- BRIEF -
Copy out the entire listing precisely.

- EXERCISE DATA -
○ ○ ○
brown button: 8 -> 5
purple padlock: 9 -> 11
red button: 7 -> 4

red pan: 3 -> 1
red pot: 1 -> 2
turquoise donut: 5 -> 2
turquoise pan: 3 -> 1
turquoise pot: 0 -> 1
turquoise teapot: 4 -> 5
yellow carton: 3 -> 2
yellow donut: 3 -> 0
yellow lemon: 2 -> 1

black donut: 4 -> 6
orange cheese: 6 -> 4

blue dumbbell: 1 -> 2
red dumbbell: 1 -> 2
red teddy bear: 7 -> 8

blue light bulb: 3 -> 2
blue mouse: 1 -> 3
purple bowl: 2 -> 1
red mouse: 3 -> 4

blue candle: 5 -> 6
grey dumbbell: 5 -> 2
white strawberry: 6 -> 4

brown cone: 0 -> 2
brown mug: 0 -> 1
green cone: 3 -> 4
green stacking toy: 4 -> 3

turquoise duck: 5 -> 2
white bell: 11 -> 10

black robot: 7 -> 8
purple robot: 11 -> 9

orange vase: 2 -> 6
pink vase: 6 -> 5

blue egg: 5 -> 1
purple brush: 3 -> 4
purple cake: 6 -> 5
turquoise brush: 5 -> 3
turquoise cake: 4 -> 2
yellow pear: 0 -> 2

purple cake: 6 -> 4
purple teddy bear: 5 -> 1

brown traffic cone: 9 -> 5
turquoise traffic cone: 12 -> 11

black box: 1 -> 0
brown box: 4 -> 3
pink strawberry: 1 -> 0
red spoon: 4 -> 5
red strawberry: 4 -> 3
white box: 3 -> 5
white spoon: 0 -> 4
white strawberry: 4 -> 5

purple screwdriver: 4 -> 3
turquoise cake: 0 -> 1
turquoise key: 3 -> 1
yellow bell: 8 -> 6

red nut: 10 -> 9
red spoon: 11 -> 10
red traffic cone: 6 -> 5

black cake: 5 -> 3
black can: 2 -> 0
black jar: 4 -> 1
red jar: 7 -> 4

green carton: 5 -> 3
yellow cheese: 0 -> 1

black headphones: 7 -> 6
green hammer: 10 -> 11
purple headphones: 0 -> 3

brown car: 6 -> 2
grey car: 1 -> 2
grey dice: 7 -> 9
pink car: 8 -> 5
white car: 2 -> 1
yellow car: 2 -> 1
○ ○ ○
- RESPONSE -
brown button: 8 -> 5
purple padlock: 9 -> 11
red button: 7 -> 4

red pan: 3 -> 1
red pot: 1 -> 2
turquoise donut: 5 -> 2
turquoise pan: 3 -> 1
turquoise pot: 0 -> 1
turquoise teapot: 4 -> 5
yellow carton: 3 -> 2
yellow donut: 3 -> 0
yellow lemon: 2 -> 1

black donut: 4 -> 6
orange cheese: 6 -> 4

blue dumbbell: 1 -> 2
red dumbbell: 1 -> 2
red teddy bear: 7 -> 8

blue light bulb: 3 -> 2
blue mouse: 1 -> 3
purple bowl: 2 -> 1
red mouse: 3 -> 4

blue candle: 5 -> 6
grey dumbbell: 5 -> 2
white strawberry: 6 -> 4

brown cone: 0 -> 2
brown mug: 0 -> 1
green cone: 3 -> 4
green stacking toy: 4 -> 3

turquoise duck: 5 -> 2
white bell: 11 -> 10

black robot: 7 -> 8
purple robot: 11 -> 9

orange vase: 2 -> 6
pink vase: 6 -> 5

blue egg: 5 -> 1
purple brush: 3 -> 4
purple cake: 6 -> 5
turquoise brush: 5 -> 3
turquoise cake: 4 -> 2
yellow pear: 0 -> 2

purple cake: 6 -> 4
purple teddy bear: 5 -> 1

brown traffic cone: 9 -> 5
turquoise traffic cone: 12 -> 11

black box: 1 -> 0
brown box: 4 -> 3
pink strawberry: 1 -> 0
red spoon: 4 -> 5
red strawberry: 4 -> 3
white box: 3 -> 5
white spoon: 0 -> 4
white strawberry: 4 -> 5

purple screwdriver: 4 -> 3
turquoise cake: 0 -> 1
turquoise key: 3 -> 1
yellow bell: 8 -> 6

red nut: 10 -> 9
red spoon: 11 -> 10
red traffic cone: 6 -> 5

black cake: 5 -> 3
black can: 2 -> 0
black jar: 4 -> 1
red jar: 7 -> 4

green carton: 5 -> 3
yellow cheese: 0 -> 1

black headphones: 7 -> 6
green hammer: 10 -> 11
purple headphones: 0 -> 3

brown car: 6 -> 2
grey car: 1 -> 2
grey dice: 7 -> 9
pink car: 8 -> 5
white car: 2 -> 1
yellow car: 2 -> 1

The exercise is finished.